### AIM OF THE TASK
Look through the listing below for the line with "red 1x1 round" and the line with "tan 1x3 brick". Copy both, along with every line between them, exactly and with no pictures.

### MATERIAL FOR THIS EXERCISE
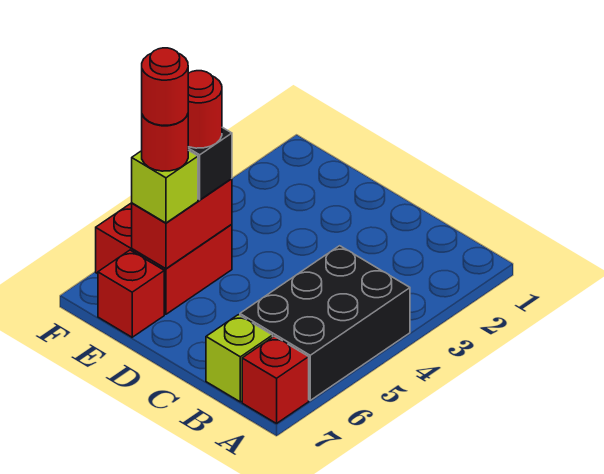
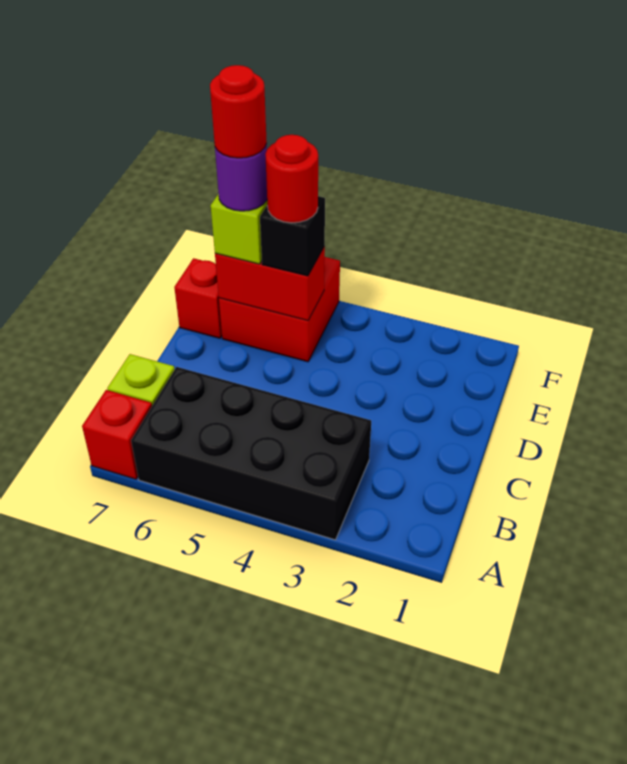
black 2x3 brick [240,246,410,400] -> black 2x4 brick [131,367,371,540]
red 1x1 round brick [142,114,188,171] -> purple 1x1 round brick [215,144,267,211]

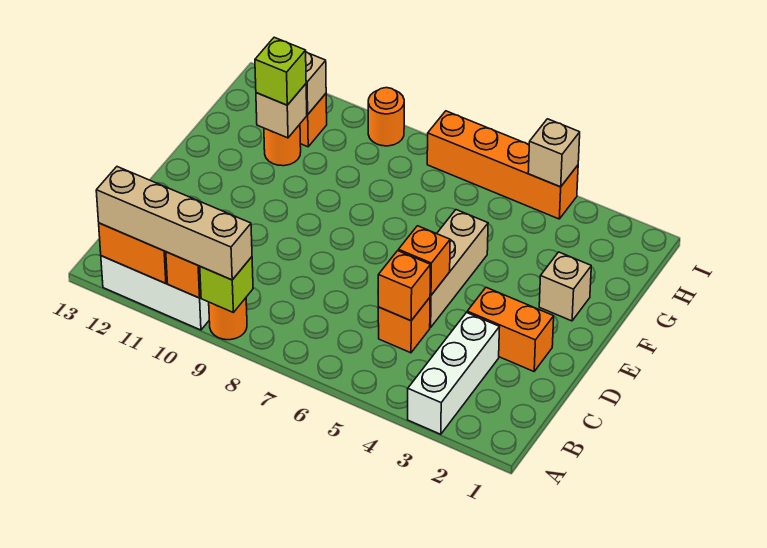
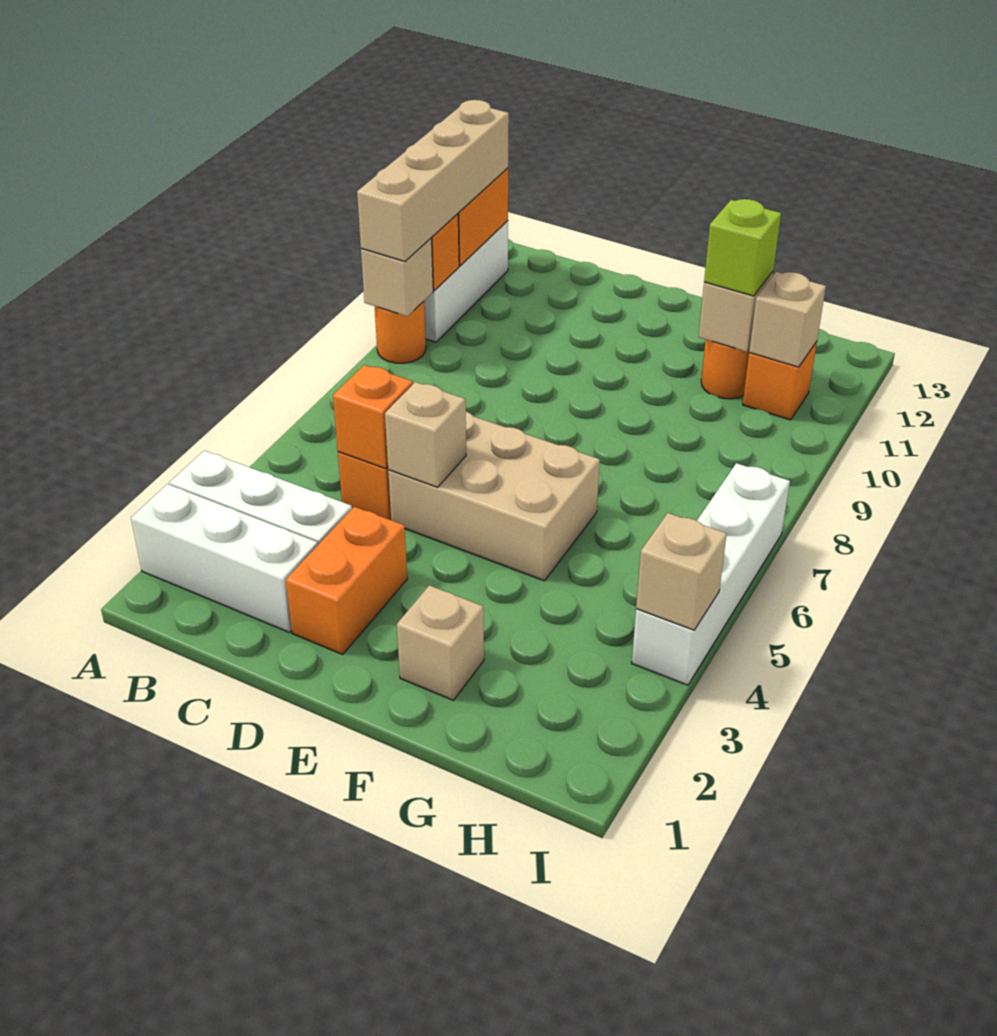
none -> white 1x3 brick [131,484,318,632]
lime 1x1 brick [200,257,253,312] -> tan 1x1 brick [361,238,433,316]
tan 1x3 brick [430,210,488,327] -> tan 2x3 brick [388,412,600,581]
orange 1x1 brick [398,226,450,295] -> tan 1x1 brick [385,382,466,487]
orange 1x4 brick [427,111,578,219] -> white 1x4 brick [632,463,790,685]
orange 1x1 round brick [368,88,404,146] -> none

### SOLUTION FOR THIS PROBLEM
red 1x1 round brick [142,114,188,171] -> purple 1x1 round brick [215,144,267,211]

none -> white 1x3 brick [131,484,318,632]
lime 1x1 brick [200,257,253,312] -> tan 1x1 brick [361,238,433,316]
tan 1x3 brick [430,210,488,327] -> tan 2x3 brick [388,412,600,581]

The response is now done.